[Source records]
Start of Block
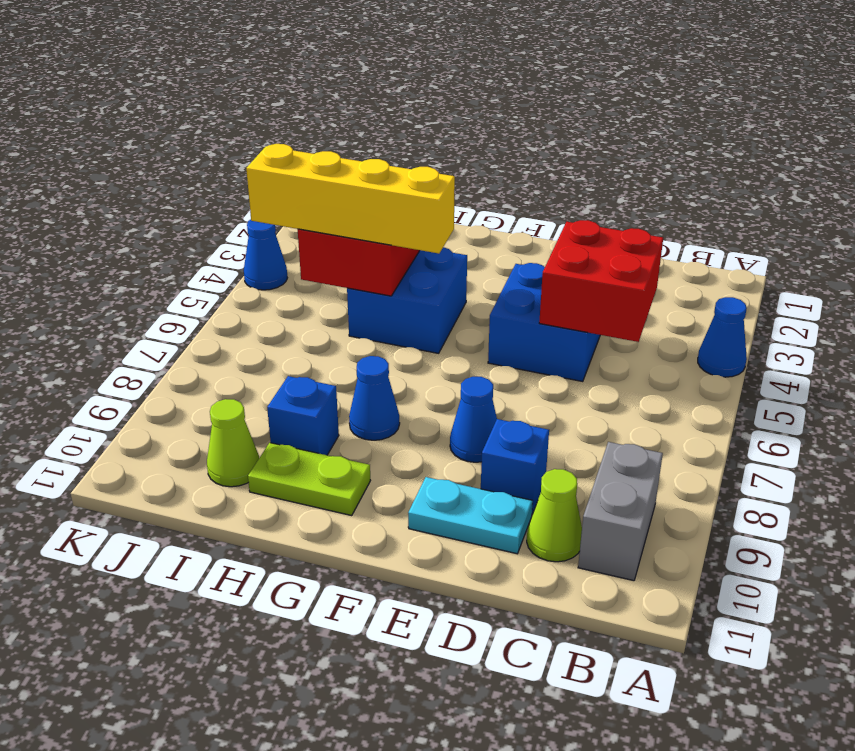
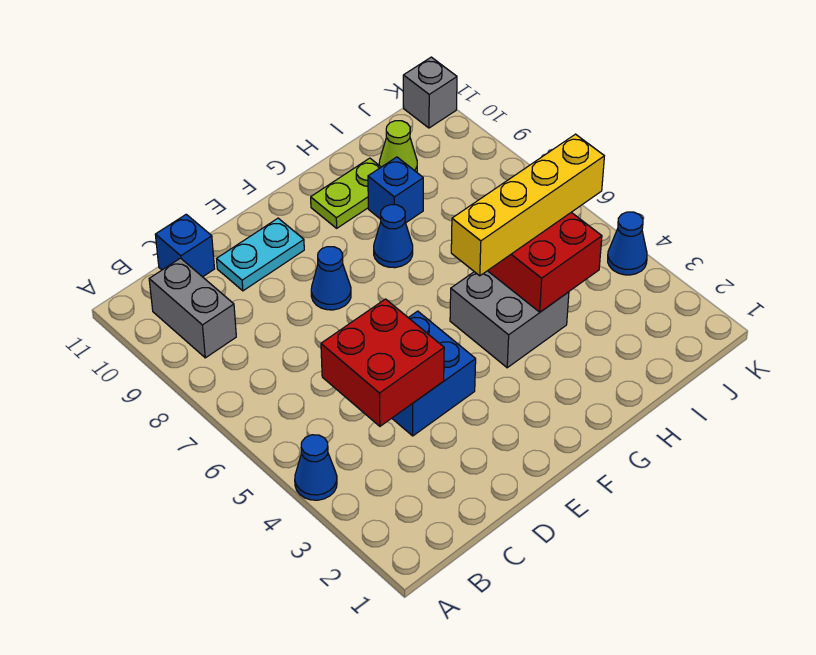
lime cone C10 level 1 -> none
blue brick D9 level 1 -> blue brick C11 level 1
blue brick G4:H5 level 1 -> grey brick G4:H5 level 1
none -> grey brick K11 level 1

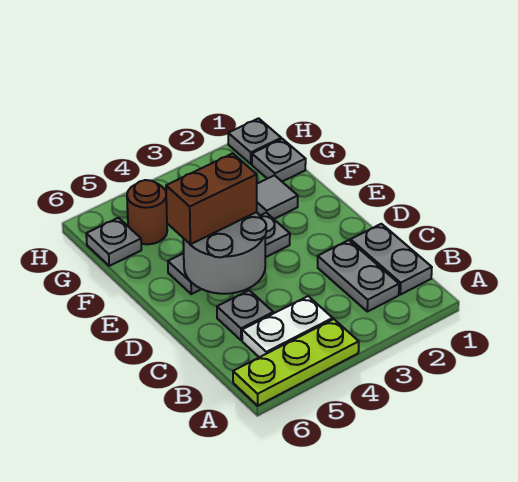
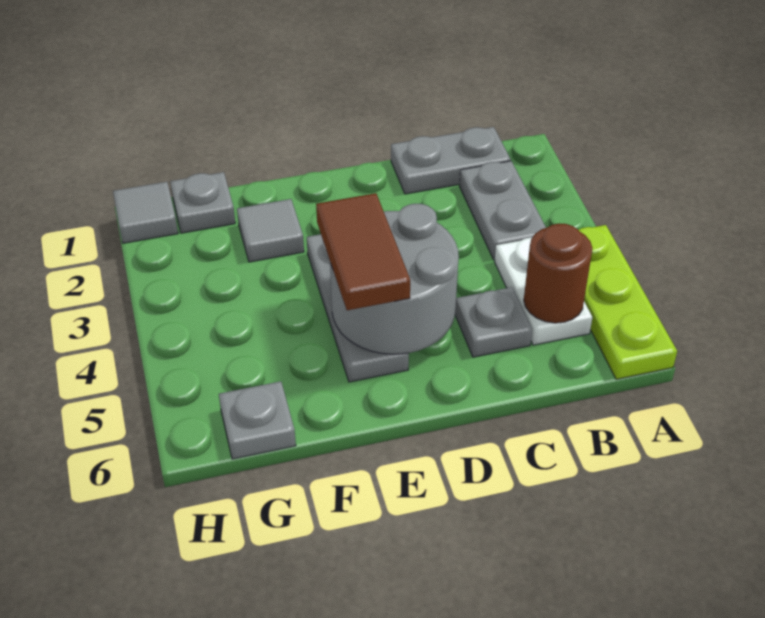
grey plate B2:C2 level 1 -> grey plate B2:B3 level 1
brown brick E4:E5 level 3 -> brown tile E4:E5 level 3
brown round brick G5 level 1 -> brown round brick B5 level 2
grey plate H1 level 1 -> grey tile H1 level 1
End of Block
EXERCISE PROMPT
Please reproduce the records above exactly and leave any picture behind.

RESPONSE BOX
lime cone C10 level 1 -> none
blue brick D9 level 1 -> blue brick C11 level 1
blue brick G4:H5 level 1 -> grey brick G4:H5 level 1
none -> grey brick K11 level 1

grey plate B2:C2 level 1 -> grey plate B2:B3 level 1
brown brick E4:E5 level 3 -> brown tile E4:E5 level 3
brown round brick G5 level 1 -> brown round brick B5 level 2
grey plate H1 level 1 -> grey tile H1 level 1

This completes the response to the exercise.